WORK ORDER:
Give the number of lines in the data below where the string "schottky" occurs, and nothing else.

SOURCE RECORDS:
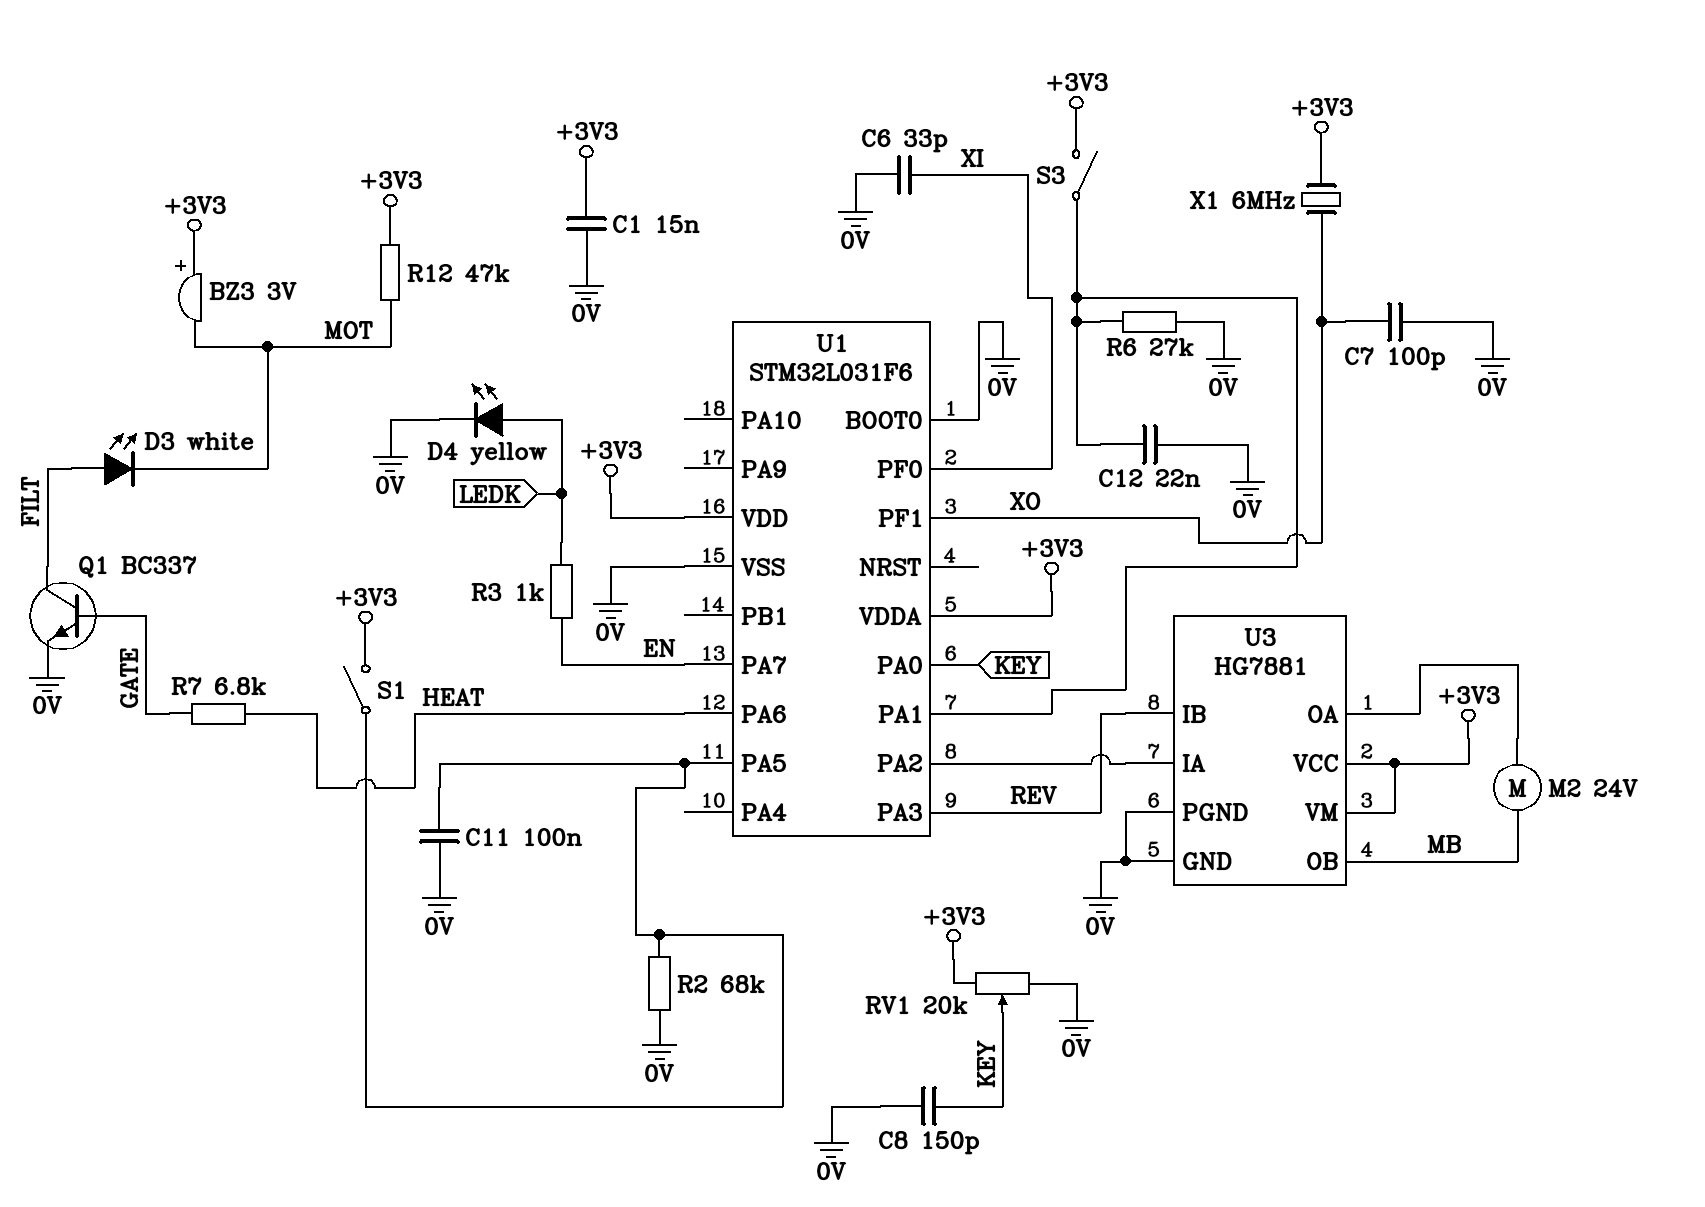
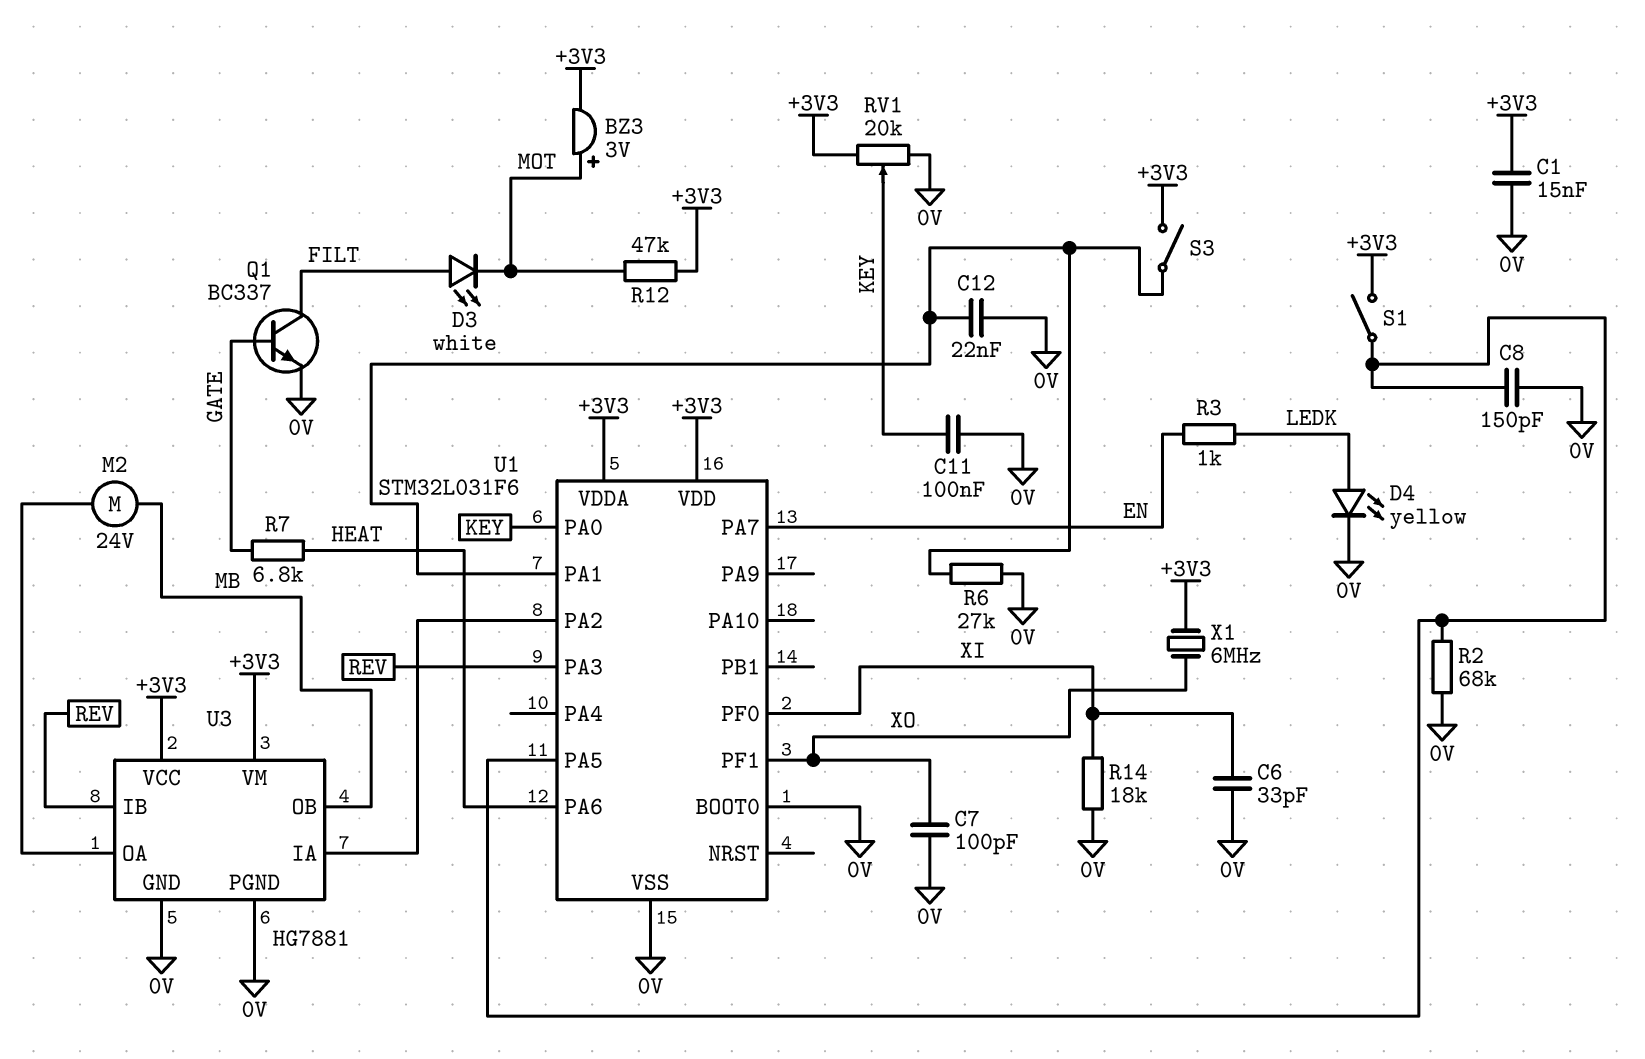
BZ3: buzzer 3V (plus +3V3, minus MOT) -> buzzer 3V (plus MOT, minus +3V3)
C8: 150pF (0V, KEY) -> 150pF (0V, U1/PA5)
C11: 100nF (0V, U1/PA5) -> 100nF (0V, KEY)
R14: none -> 18k (0V, XI)

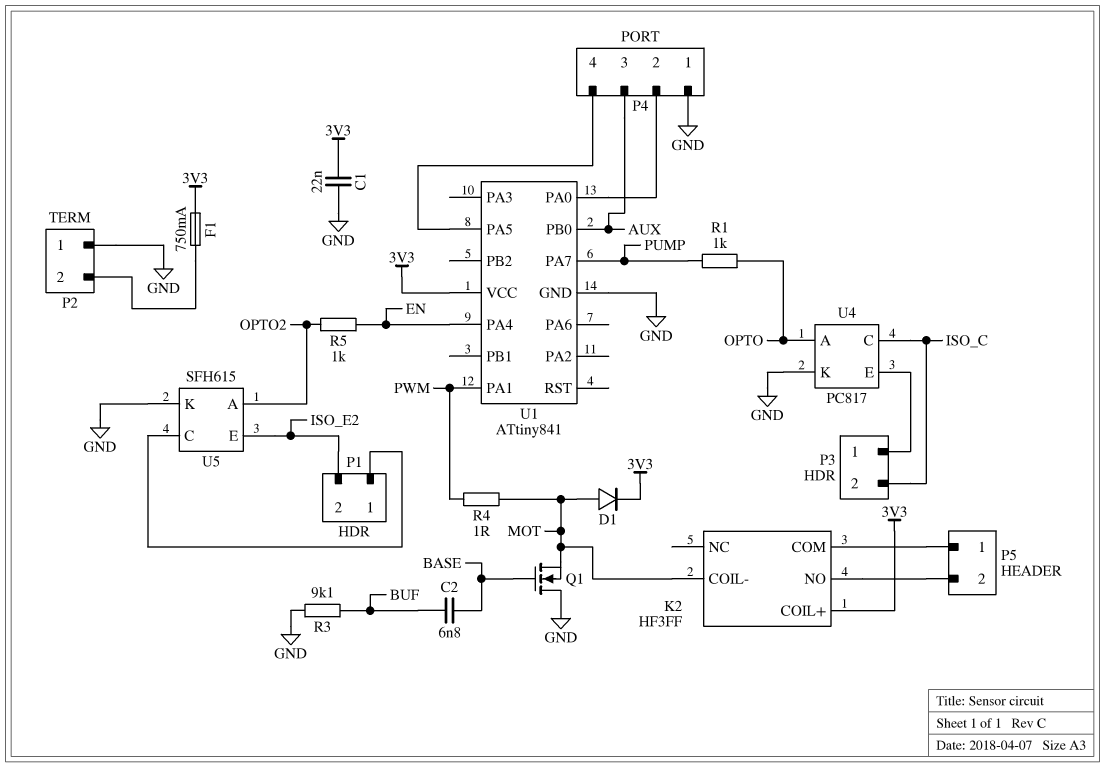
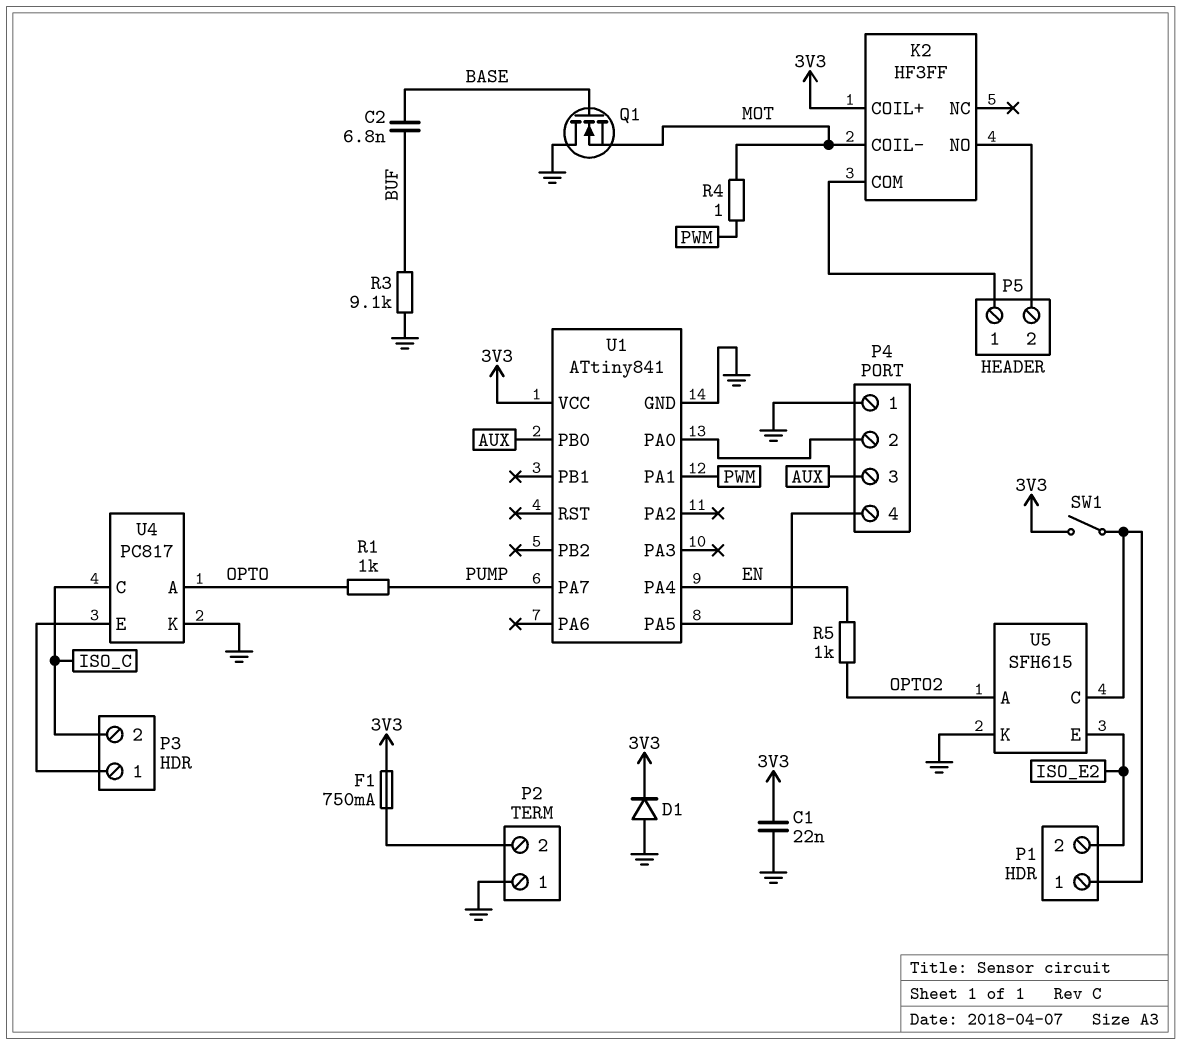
D1: diode (A MOT, K 3V3) -> diode (A GND, K 3V3)
SW1: none -> switch (3V3, P1/1)

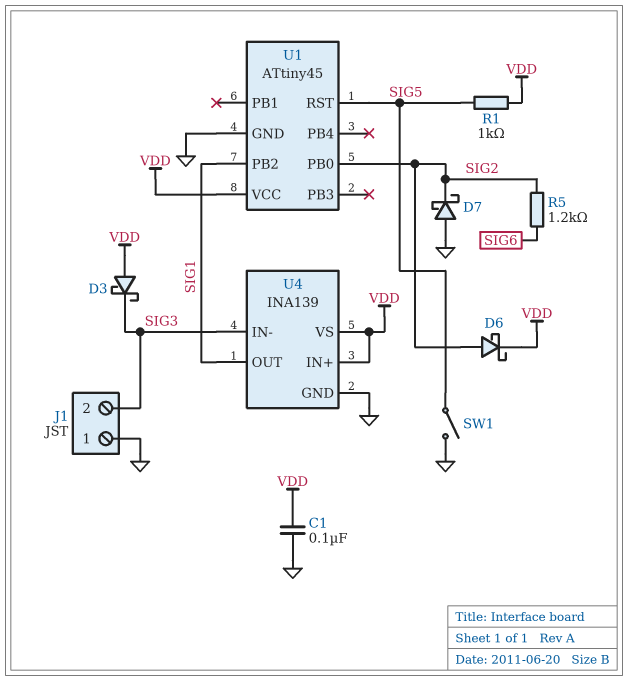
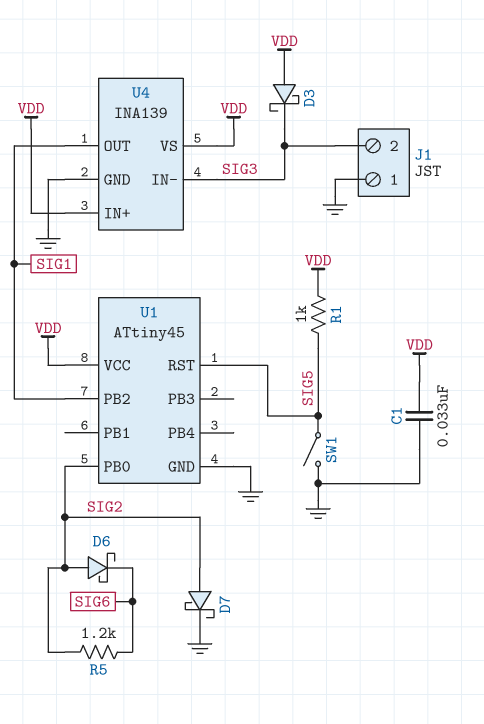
C1: 100nF (GND, VDD) -> 33nF (GND, VDD)
D6: schottky (A SIG2, K VDD) -> schottky (A SIG2, K SIG6)
D7: schottky (A GND, K SIG2) -> schottky (A SIG2, K GND)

SOLUTION FOR THIS EXERCISE:
2